## Task goal
What lines in the listing below hold the string "ECHO"? Please copy them out.

-------- Records for the exercise --------

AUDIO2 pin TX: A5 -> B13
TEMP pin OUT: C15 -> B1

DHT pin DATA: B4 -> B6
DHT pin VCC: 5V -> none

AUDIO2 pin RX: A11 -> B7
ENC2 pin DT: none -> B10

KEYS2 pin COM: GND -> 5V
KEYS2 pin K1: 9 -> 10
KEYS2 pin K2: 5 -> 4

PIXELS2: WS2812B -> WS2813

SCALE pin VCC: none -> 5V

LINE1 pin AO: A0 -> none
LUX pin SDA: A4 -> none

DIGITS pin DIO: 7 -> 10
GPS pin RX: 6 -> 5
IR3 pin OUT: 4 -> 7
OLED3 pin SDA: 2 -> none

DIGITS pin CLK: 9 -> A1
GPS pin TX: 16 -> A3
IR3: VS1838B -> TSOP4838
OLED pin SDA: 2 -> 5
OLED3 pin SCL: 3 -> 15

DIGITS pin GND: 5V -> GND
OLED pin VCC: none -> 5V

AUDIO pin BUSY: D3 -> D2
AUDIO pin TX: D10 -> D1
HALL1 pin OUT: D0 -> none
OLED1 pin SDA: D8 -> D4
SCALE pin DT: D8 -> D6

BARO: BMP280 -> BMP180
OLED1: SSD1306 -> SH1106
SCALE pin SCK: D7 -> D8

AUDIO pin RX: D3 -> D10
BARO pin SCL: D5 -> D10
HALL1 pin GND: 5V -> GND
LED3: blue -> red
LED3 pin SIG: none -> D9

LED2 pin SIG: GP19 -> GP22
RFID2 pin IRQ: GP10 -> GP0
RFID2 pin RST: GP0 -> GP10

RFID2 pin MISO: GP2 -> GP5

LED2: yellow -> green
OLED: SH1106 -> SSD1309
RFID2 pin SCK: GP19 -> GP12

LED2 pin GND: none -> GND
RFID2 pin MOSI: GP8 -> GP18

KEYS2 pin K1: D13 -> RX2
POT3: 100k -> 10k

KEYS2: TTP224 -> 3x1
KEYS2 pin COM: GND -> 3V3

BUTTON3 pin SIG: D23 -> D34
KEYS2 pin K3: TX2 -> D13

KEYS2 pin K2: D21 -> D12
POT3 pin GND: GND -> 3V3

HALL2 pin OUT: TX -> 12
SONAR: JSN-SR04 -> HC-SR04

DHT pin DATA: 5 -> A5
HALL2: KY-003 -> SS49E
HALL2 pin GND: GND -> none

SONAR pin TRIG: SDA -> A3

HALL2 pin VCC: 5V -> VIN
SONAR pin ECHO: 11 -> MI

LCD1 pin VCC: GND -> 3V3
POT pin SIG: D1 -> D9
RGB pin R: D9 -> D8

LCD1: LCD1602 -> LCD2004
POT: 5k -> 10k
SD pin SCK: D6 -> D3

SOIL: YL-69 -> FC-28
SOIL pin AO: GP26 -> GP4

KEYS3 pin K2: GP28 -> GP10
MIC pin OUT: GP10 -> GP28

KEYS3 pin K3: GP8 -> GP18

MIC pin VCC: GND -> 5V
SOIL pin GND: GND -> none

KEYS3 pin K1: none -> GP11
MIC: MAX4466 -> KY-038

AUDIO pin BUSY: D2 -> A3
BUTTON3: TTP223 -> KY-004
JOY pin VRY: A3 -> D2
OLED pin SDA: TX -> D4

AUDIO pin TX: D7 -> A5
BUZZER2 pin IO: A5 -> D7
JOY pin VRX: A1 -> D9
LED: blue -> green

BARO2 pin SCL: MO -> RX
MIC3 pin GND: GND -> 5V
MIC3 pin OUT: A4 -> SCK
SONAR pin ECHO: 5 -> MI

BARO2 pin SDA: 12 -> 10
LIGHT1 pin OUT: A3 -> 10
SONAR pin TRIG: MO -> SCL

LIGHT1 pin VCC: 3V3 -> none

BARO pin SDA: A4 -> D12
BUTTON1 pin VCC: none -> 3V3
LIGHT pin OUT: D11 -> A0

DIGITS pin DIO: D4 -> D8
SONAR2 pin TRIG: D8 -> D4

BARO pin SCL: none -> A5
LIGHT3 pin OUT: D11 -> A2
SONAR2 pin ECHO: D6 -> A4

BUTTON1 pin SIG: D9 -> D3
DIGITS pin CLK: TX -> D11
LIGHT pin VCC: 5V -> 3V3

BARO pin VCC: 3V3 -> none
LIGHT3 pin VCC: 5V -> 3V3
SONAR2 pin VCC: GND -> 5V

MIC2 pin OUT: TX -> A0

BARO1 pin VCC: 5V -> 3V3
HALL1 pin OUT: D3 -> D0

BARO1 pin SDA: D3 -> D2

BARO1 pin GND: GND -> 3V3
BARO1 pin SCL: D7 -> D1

--------

## Solved problem
SONAR pin ECHO: 11 -> MI
SONAR pin ECHO: 5 -> MI
SONAR2 pin ECHO: D6 -> A4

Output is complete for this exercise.